**About this task:** Please set down exactly the lines of the listing below from the line containing "(455, 450) = (643, 335): none" through the line containing "(983, 265) = (455, 110): orange", both lines included, leaving out all other lines.

··· Records supplied

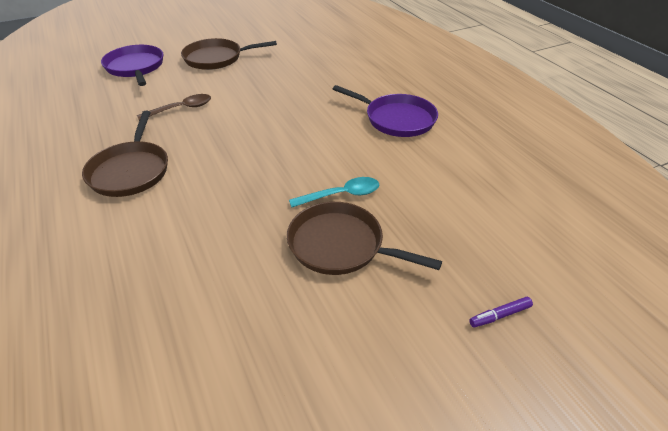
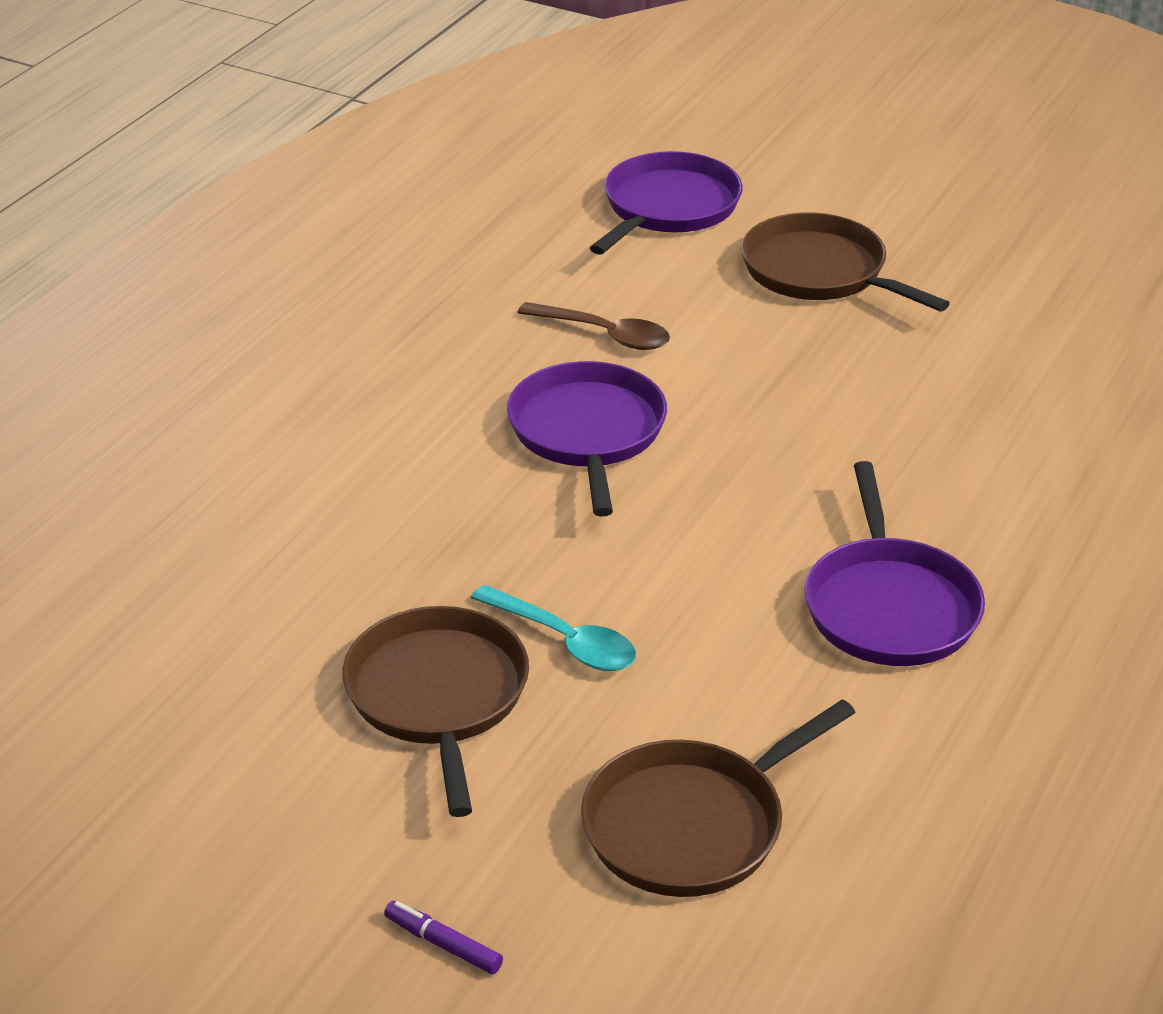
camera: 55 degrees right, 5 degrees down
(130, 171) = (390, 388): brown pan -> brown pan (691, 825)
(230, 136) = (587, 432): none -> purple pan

······
··· Records supplied

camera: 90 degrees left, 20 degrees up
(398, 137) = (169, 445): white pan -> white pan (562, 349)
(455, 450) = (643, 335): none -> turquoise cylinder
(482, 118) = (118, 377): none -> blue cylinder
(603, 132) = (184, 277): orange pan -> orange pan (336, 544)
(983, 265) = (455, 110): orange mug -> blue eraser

······

**Response to the task:**
(455, 450) = (643, 335): none -> turquoise cylinder
(482, 118) = (118, 377): none -> blue cylinder
(603, 132) = (184, 277): orange pan -> orange pan (336, 544)
(983, 265) = (455, 110): orange mug -> blue eraser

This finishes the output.